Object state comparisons
=-=-=

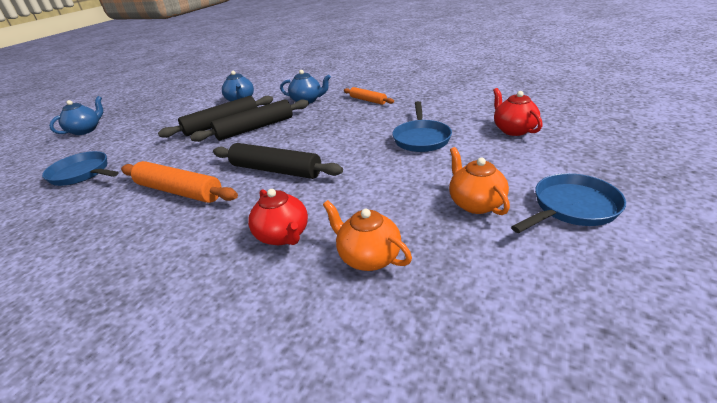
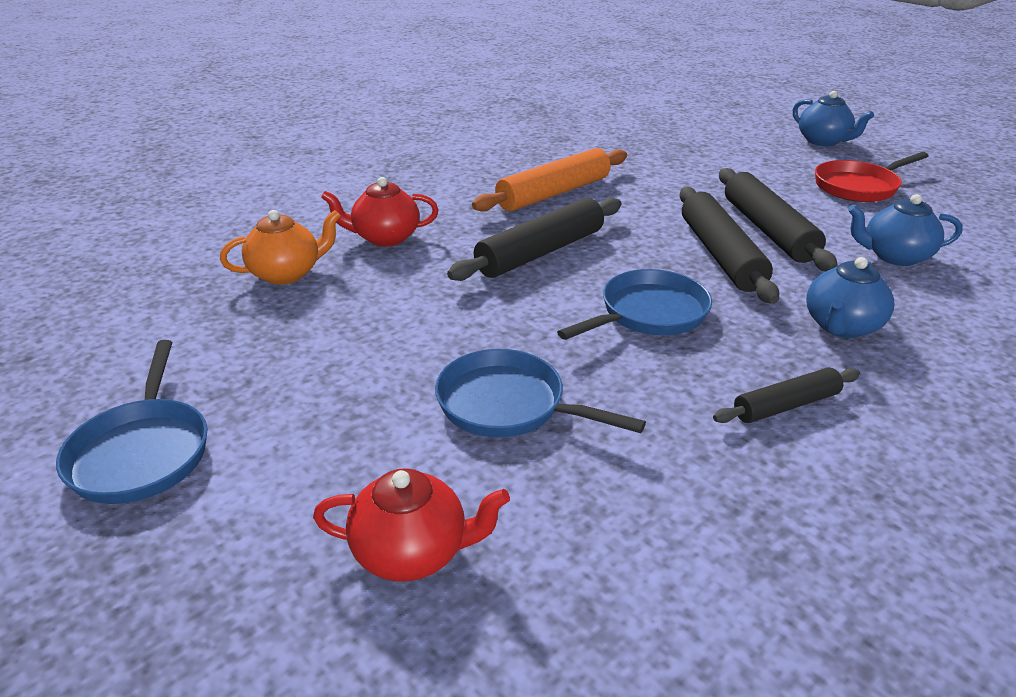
camera: 110 degrees right, 0 degrees up
(82, 173) = (664, 146): blue pan -> blue pan (648, 314)
(161, 114) = (858, 187): none -> red pan
(368, 100) = (786, 405): orange rolling pin -> black rolling pin
(475, 203) = (267, 374): orange teapot -> none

=-=-=

**Problem to solve**
Transcribe the records in full and exactly. Pictures stay out.

**Written answer**
camera: 110 degrees right, 0 degrees up
(82, 173) = (664, 146): blue pan -> blue pan (648, 314)
(161, 114) = (858, 187): none -> red pan
(368, 100) = (786, 405): orange rolling pin -> black rolling pin
(475, 203) = (267, 374): orange teapot -> none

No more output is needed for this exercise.